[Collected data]
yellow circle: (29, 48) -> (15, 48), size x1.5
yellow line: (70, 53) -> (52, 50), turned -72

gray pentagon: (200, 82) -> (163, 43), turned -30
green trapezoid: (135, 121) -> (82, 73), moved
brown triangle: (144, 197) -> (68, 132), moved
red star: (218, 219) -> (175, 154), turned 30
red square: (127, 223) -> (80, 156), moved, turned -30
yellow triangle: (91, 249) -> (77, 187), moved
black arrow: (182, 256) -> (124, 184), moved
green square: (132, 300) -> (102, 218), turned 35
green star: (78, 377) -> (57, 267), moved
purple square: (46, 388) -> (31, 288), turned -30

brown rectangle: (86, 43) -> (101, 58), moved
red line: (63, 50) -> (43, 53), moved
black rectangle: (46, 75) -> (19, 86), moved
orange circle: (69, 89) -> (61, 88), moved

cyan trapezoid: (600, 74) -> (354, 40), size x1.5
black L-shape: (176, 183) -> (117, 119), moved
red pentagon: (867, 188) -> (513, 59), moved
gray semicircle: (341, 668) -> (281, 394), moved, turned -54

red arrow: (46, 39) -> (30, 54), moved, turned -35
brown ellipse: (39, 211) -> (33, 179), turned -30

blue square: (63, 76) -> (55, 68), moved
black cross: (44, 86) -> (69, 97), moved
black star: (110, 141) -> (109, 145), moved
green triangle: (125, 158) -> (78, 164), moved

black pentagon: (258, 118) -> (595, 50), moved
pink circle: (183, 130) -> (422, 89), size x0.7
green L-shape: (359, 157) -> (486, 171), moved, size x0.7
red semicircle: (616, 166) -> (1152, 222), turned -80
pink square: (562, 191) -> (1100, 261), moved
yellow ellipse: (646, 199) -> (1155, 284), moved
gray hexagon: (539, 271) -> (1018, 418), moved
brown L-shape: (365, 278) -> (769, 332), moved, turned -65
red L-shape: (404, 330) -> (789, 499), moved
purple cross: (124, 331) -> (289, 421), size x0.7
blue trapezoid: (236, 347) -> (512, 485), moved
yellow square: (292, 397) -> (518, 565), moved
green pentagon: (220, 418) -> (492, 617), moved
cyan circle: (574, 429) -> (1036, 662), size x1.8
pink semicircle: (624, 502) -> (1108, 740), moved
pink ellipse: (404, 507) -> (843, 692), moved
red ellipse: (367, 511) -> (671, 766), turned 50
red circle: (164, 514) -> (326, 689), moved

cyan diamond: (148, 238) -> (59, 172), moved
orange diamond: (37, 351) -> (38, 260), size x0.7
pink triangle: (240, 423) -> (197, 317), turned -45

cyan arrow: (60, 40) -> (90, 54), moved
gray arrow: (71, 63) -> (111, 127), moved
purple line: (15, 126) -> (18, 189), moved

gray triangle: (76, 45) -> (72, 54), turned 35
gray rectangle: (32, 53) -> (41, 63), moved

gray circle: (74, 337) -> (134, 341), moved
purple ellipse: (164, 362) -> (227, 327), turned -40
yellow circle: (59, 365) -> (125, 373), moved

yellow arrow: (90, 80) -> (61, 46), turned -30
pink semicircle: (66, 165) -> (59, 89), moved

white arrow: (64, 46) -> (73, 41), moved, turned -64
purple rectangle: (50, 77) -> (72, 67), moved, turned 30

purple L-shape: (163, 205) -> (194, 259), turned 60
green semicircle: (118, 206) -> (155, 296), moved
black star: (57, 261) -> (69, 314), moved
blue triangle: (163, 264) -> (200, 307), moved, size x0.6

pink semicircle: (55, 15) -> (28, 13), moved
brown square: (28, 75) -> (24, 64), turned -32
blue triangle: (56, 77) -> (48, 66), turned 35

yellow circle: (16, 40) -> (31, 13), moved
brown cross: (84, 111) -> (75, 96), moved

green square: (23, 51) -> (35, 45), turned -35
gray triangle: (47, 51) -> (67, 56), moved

Exercise objective:
There is a line with "gray triangle: (76, 45)" and a line with "white arrow: (64, 46)" above. Copy exactly those two lines and all lines between them, with nothing else.

Exercise response:
gray triangle: (76, 45) -> (72, 54), turned 35
gray rectangle: (32, 53) -> (41, 63), moved

gray circle: (74, 337) -> (134, 341), moved
purple ellipse: (164, 362) -> (227, 327), turned -40
yellow circle: (59, 365) -> (125, 373), moved

yellow arrow: (90, 80) -> (61, 46), turned -30
pink semicircle: (66, 165) -> (59, 89), moved

white arrow: (64, 46) -> (73, 41), moved, turned -64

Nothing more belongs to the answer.